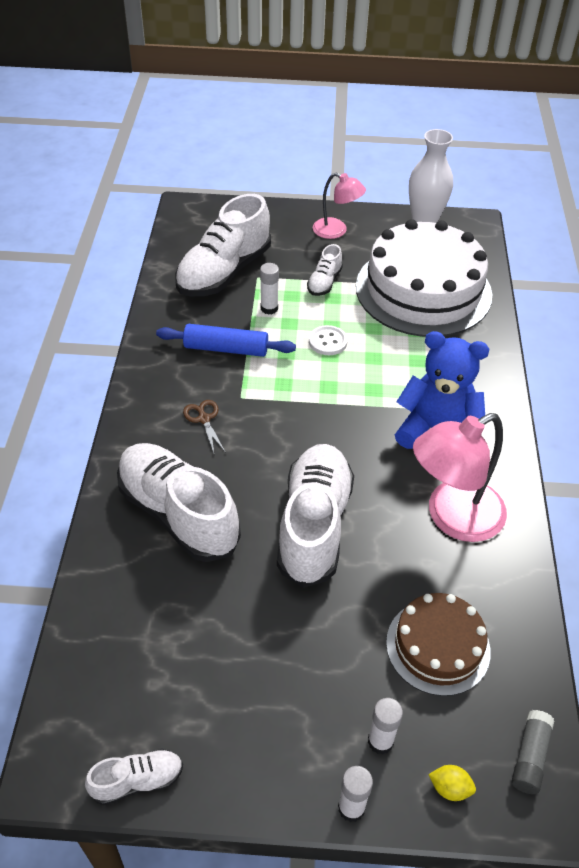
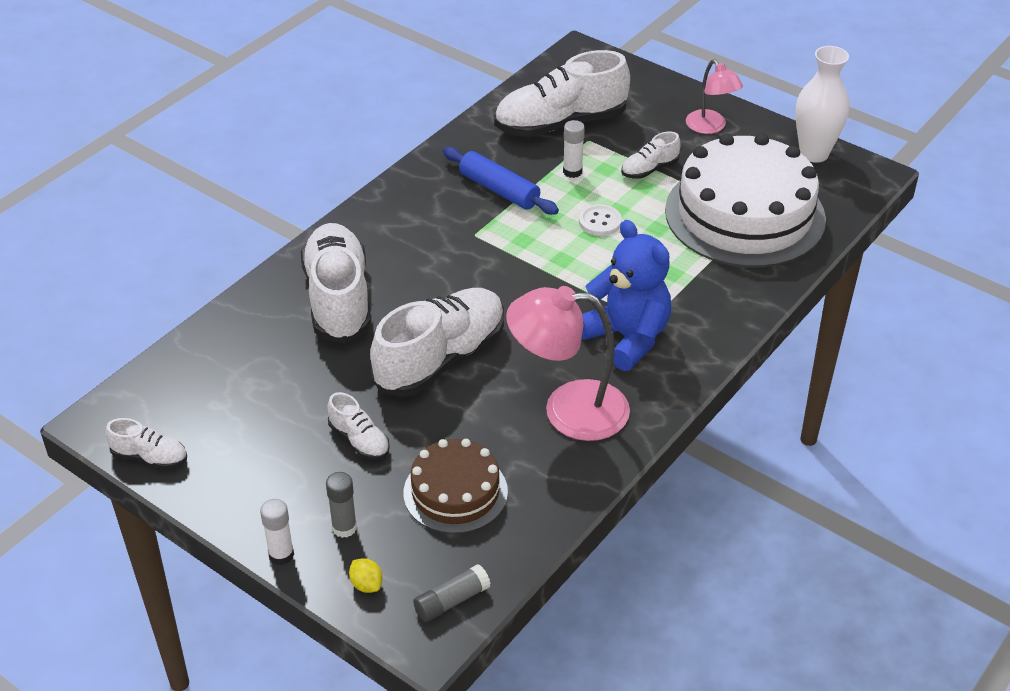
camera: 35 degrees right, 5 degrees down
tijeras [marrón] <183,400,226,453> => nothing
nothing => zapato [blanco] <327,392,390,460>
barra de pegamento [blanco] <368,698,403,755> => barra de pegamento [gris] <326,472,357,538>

#####

Brief
Beginning with the line that holds "nothing => zapato [blanco] <327,392,390,460>" and ending with the last line of the material, output each line exactly and nothing beyond them.

Solution to this problem
nothing => zapato [blanco] <327,392,390,460>
barra de pegamento [blanco] <368,698,403,755> => barra de pegamento [gris] <326,472,357,538>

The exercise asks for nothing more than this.